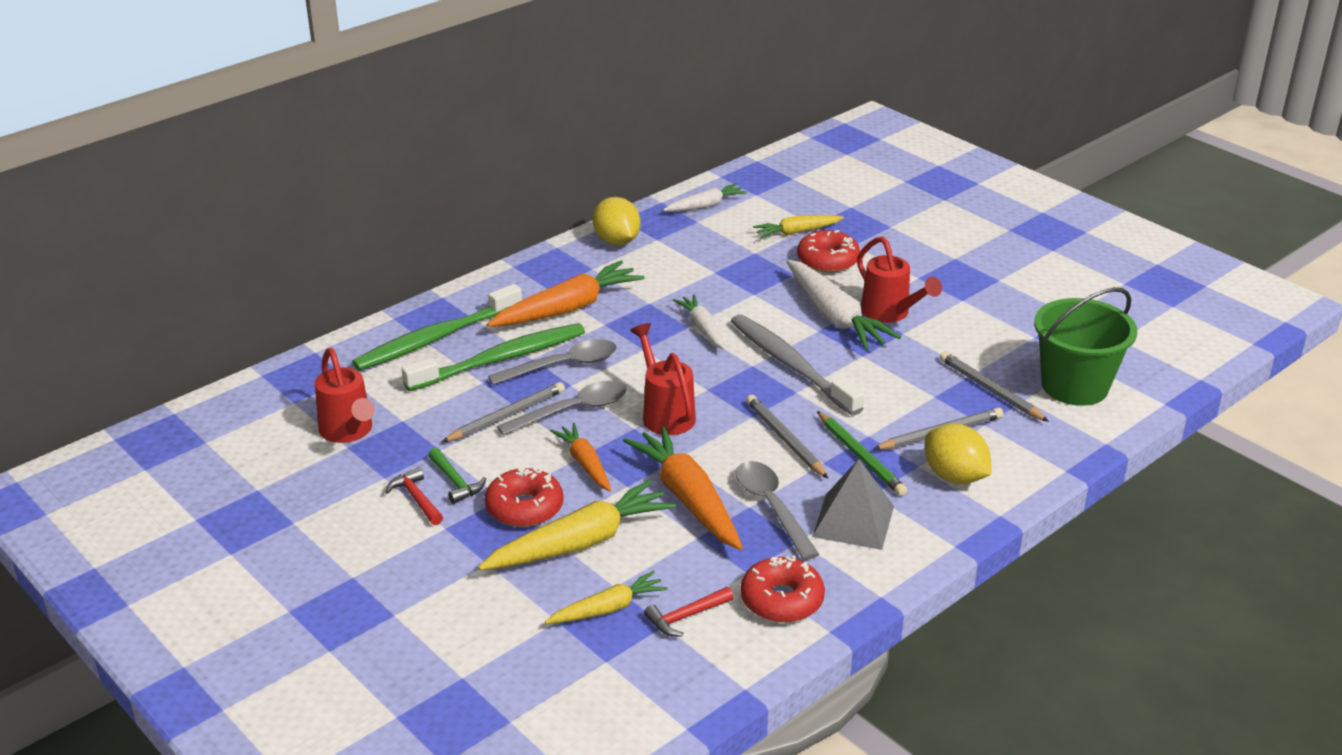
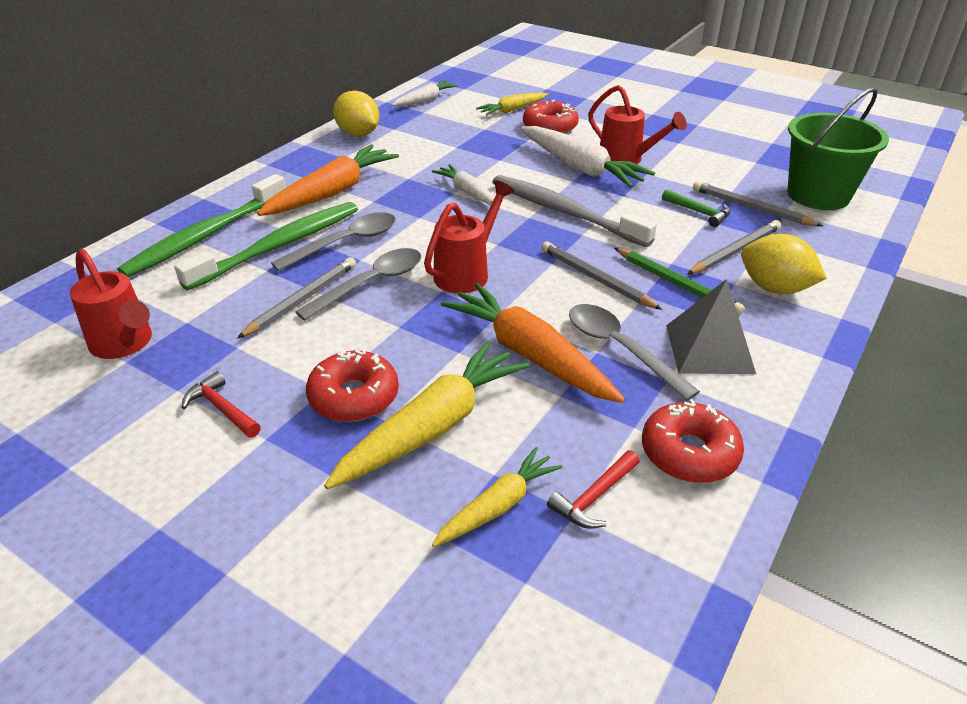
camera: 15 degrees left, 5 degrees up
(455, 482) = (264, 381): green hammer -> green hammer (699, 212)
(585, 463) = (404, 336): orange carrot -> none
(665, 414) = (467, 272): red watering can -> red watering can turned 75 degrees clockwise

+++

Leave out the pictures, and write out all the remaining data above exactly.

• **Response to this task**:
camera: 15 degrees left, 5 degrees up
(455, 482) = (264, 381): green hammer -> green hammer (699, 212)
(585, 463) = (404, 336): orange carrot -> none
(665, 414) = (467, 272): red watering can -> red watering can turned 75 degrees clockwise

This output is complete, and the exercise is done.